What to do: Return the full set of entries precisely. Do not carry over any pictures.

Record excerpts:
((

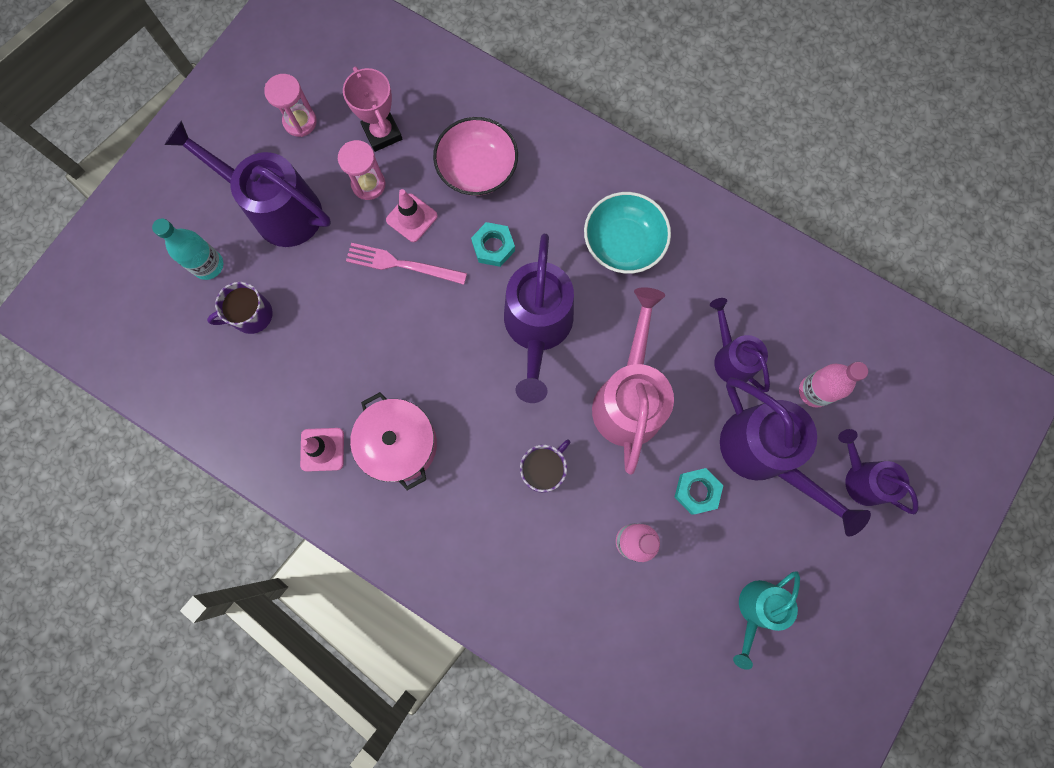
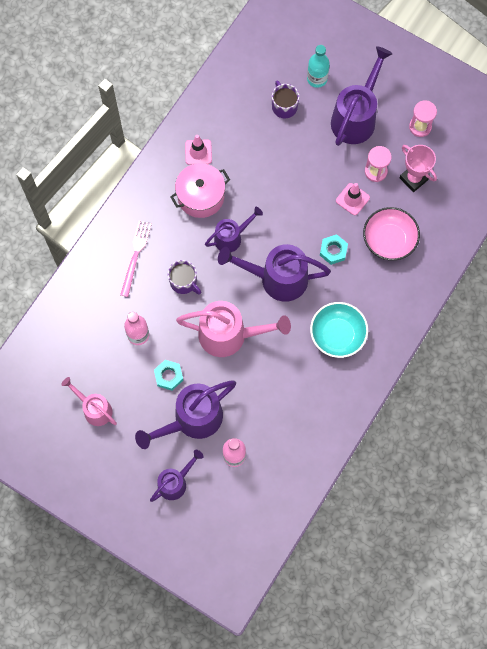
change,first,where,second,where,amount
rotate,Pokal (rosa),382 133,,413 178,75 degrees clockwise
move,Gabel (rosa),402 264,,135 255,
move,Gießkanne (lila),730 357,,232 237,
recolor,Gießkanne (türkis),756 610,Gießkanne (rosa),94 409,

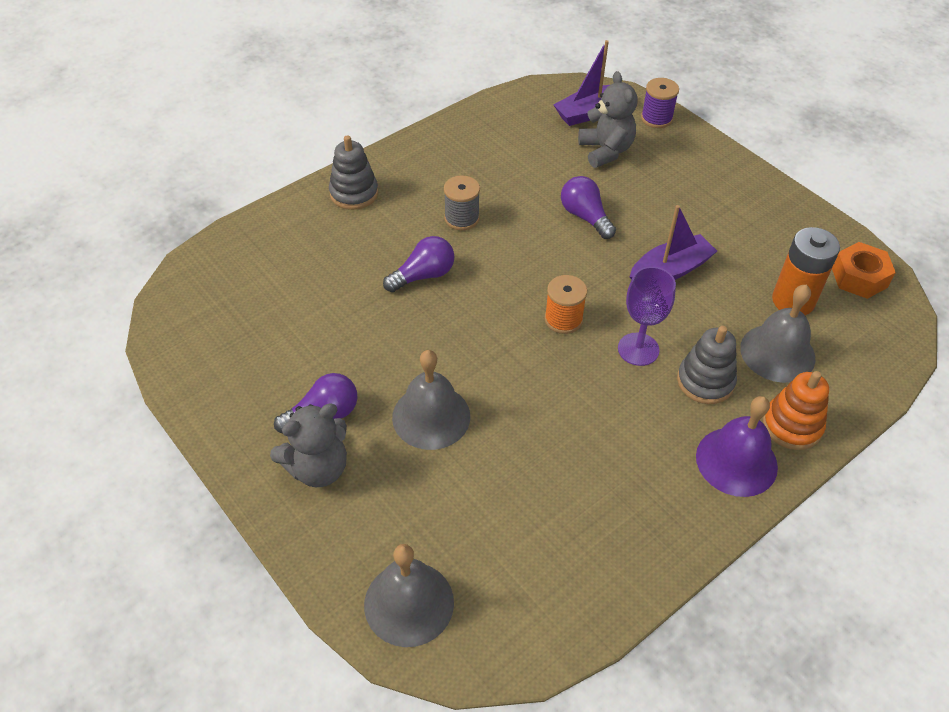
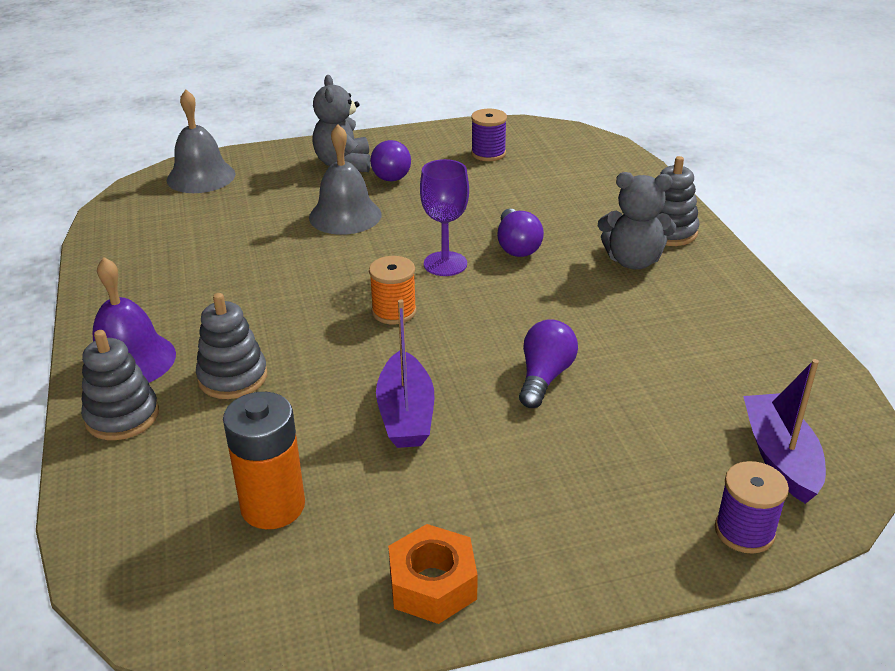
change,first,where,second,where,amount
move,Teddybär (grau),606 151,,633 261,
delete,Garnrolle (grau),462 218,,,
rotate,Glühbirne (lila),585 217,,544 377,60 degrees counterclockwise
move,Sechskantmutter (orange),859 277,,432 584,
move,Kelch (lila),638 349,,445 264,
delete,Glocke (grau),777 353,,,
recolor,Stapelspielzeug (orange),792 425,Stapelspielzeug (grau),122 416,
insert,,,Garnrolle (lila),488 153,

))

Response for this exercise:
change,first,where,second,where,amount
rotate,Pokal (rosa),382 133,,413 178,75 degrees clockwise
move,Gabel (rosa),402 264,,135 255,
move,Gießkanne (lila),730 357,,232 237,
recolor,Gießkanne (türkis),756 610,Gießkanne (rosa),94 409,

change,first,where,second,where,amount
move,Teddybär (grau),606 151,,633 261,
delete,Garnrolle (grau),462 218,,,
rotate,Glühbirne (lila),585 217,,544 377,60 degrees counterclockwise
move,Sechskantmutter (orange),859 277,,432 584,
move,Kelch (lila),638 349,,445 264,
delete,Glocke (grau),777 353,,,
recolor,Stapelspielzeug (orange),792 425,Stapelspielzeug (grau),122 416,
insert,,,Garnrolle (lila),488 153,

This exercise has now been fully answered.